_PROBLEM DETAILS_:
Using the records below, give again exactly the lines from the line that contains "brown (1st from left) top centre" through the line that contains "(3rd from left) centre", both ends included, and only those.

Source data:

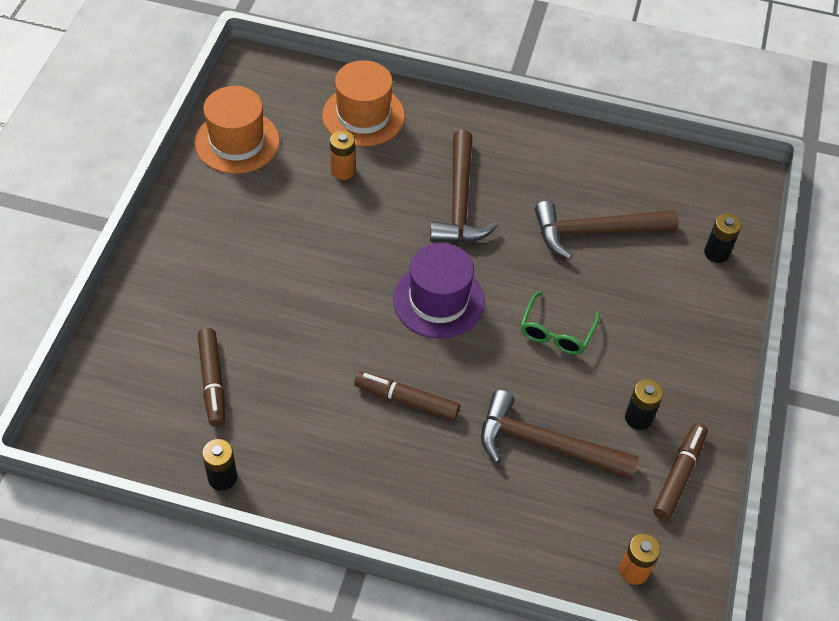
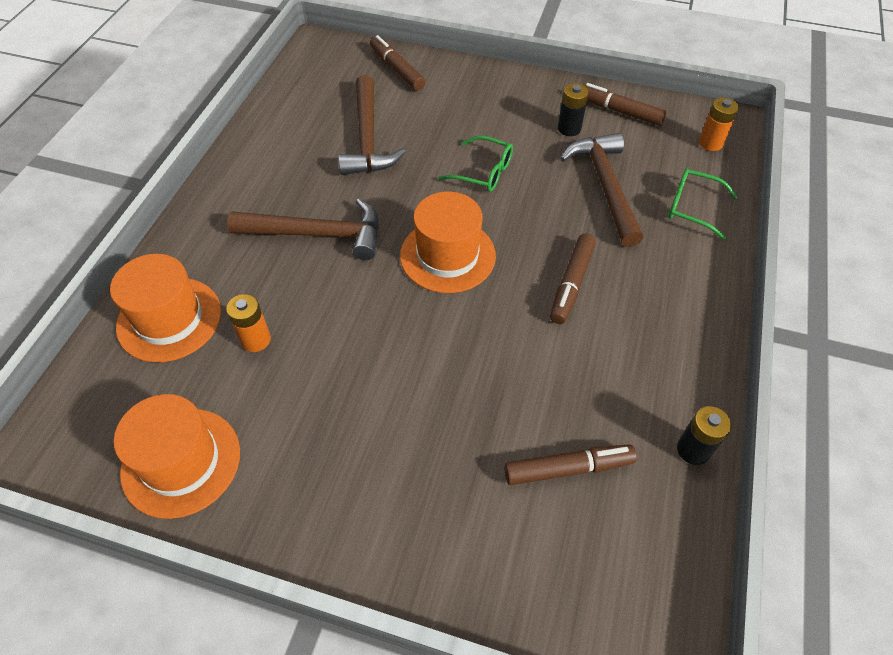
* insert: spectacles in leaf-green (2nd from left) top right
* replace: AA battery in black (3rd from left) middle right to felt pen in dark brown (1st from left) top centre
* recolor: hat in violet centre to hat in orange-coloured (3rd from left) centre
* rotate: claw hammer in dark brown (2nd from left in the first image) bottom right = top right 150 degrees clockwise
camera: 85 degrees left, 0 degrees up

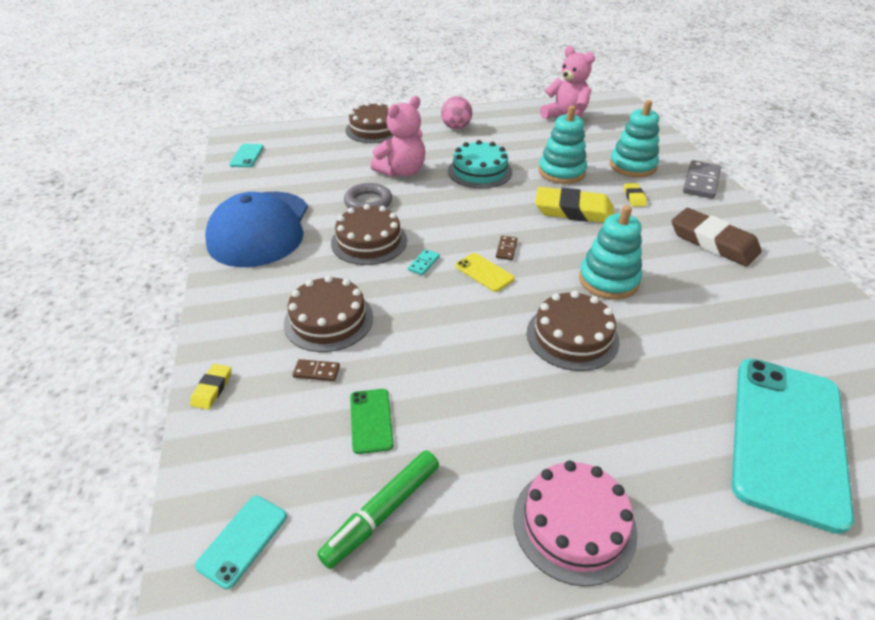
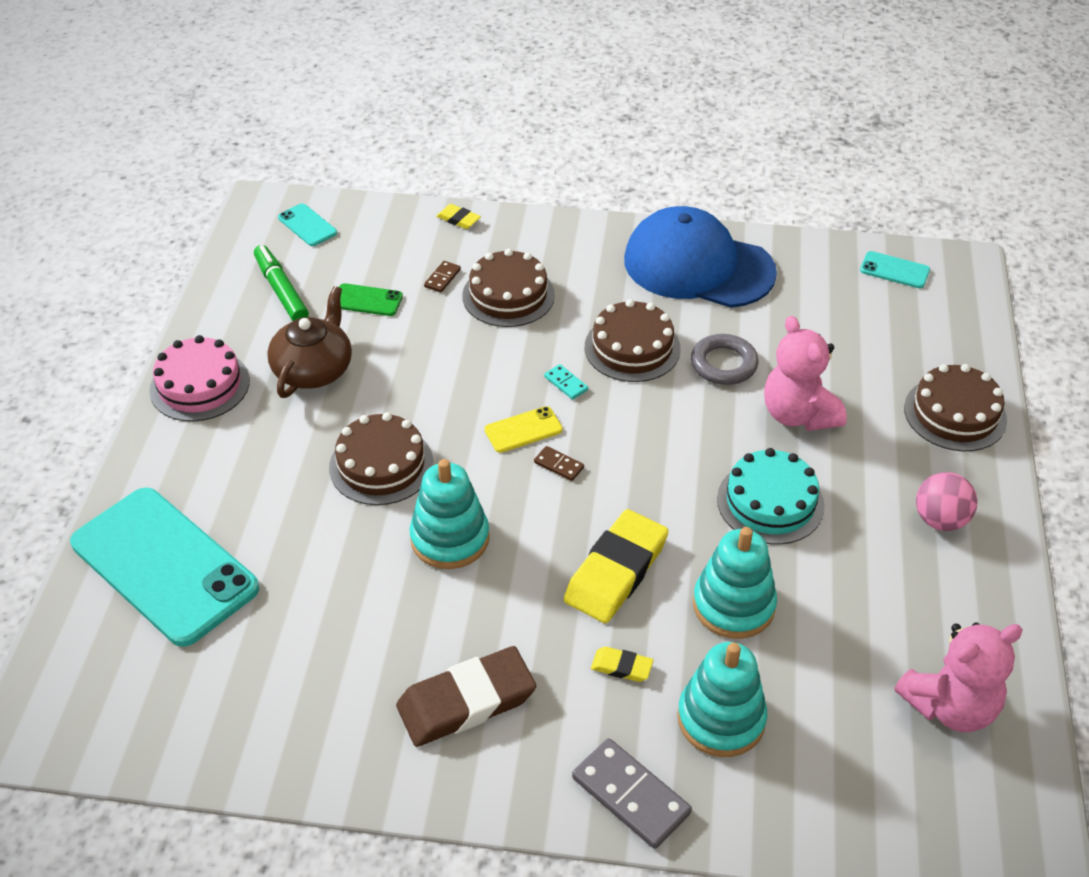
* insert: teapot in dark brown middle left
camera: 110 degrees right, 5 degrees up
--
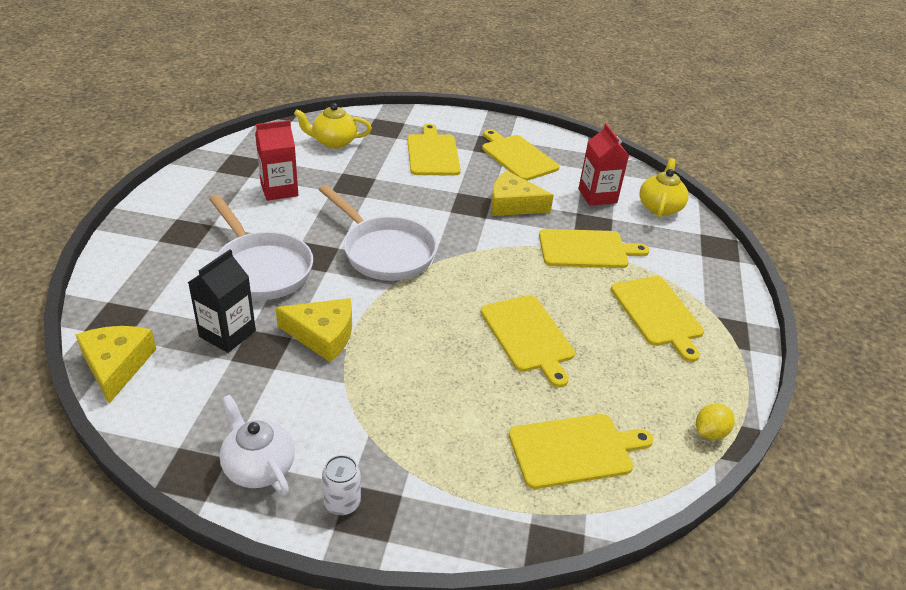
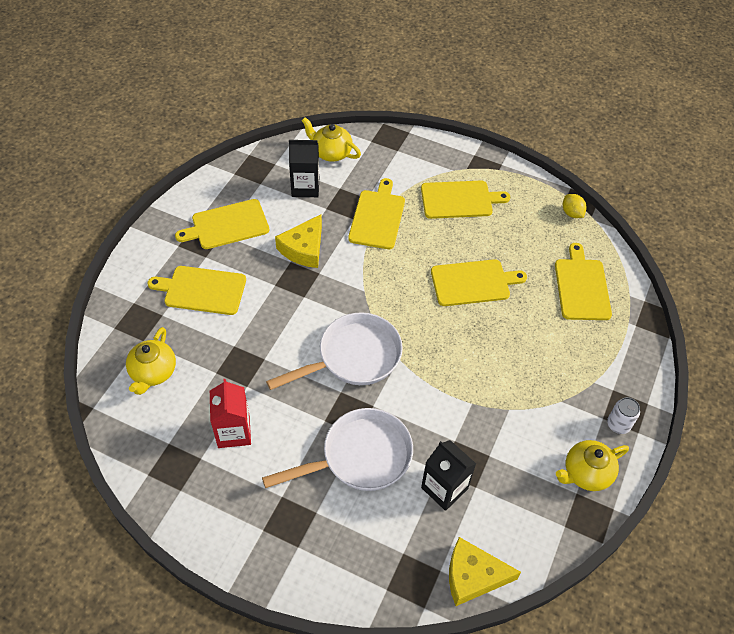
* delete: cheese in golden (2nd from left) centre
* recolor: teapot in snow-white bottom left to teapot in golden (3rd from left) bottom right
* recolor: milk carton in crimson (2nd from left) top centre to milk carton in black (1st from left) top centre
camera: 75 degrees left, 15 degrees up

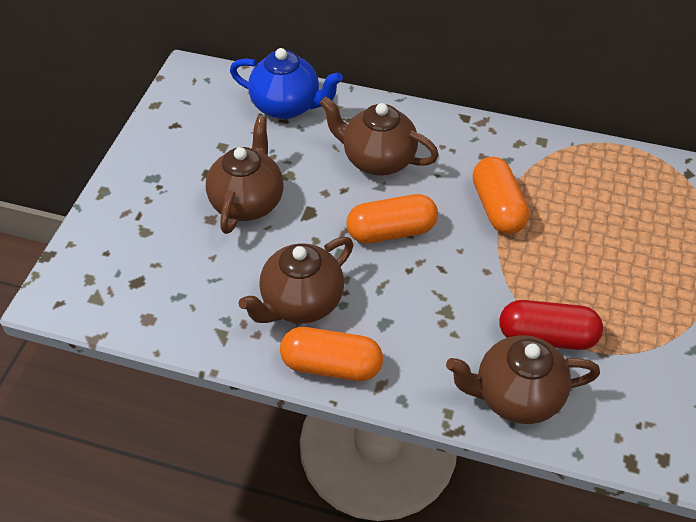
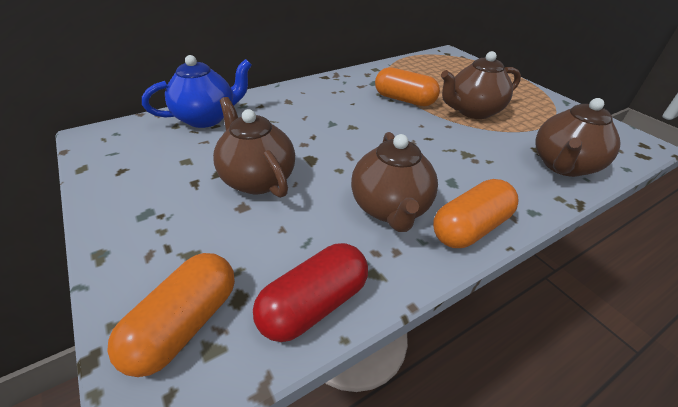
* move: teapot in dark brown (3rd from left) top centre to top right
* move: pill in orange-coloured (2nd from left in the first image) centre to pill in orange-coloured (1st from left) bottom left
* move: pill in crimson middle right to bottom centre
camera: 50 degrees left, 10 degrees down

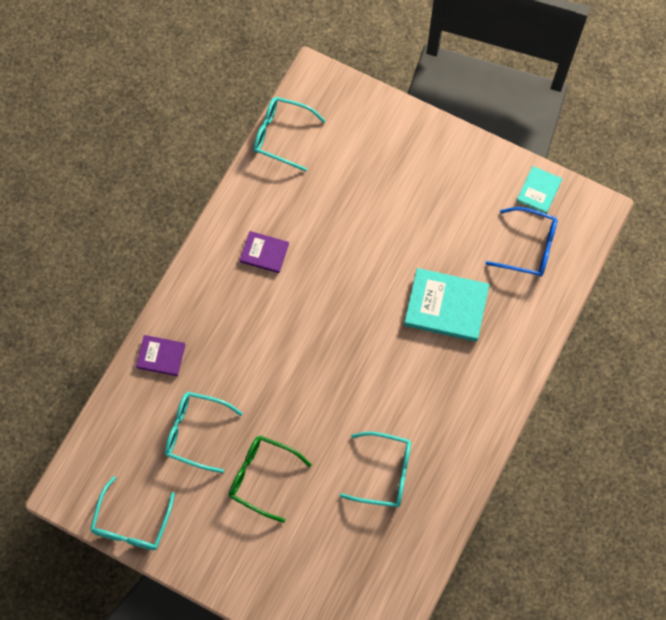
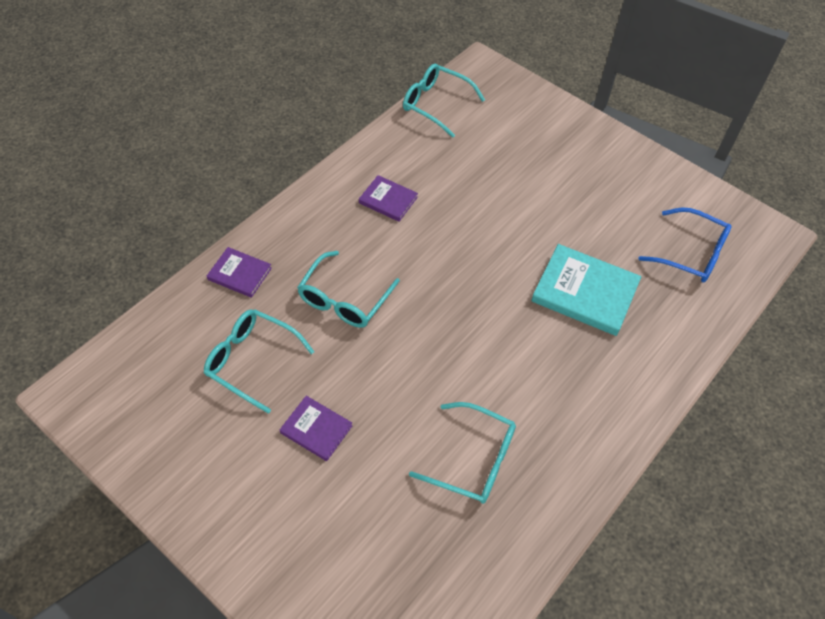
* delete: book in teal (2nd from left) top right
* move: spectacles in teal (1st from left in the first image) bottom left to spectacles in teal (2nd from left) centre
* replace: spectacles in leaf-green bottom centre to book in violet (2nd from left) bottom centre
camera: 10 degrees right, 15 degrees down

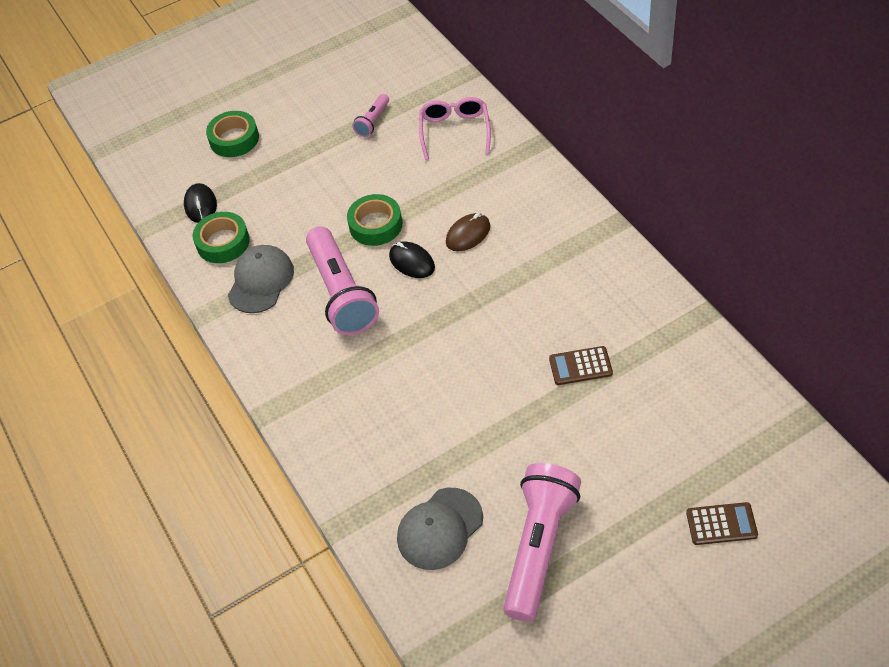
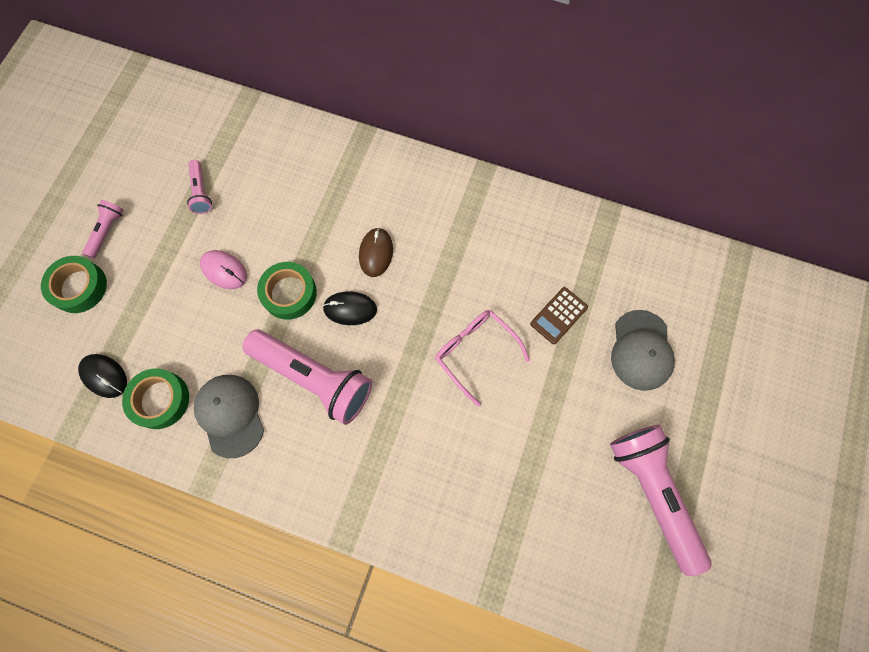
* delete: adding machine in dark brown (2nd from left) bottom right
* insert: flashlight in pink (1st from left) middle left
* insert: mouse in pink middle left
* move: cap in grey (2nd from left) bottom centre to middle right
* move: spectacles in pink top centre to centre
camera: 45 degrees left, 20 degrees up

_OUTPUT FOR THIS TASK_:
* replace: AA battery in black (3rd from left) middle right to felt pen in dark brown (1st from left) top centre
* recolor: hat in violet centre to hat in orange-coloured (3rd from left) centre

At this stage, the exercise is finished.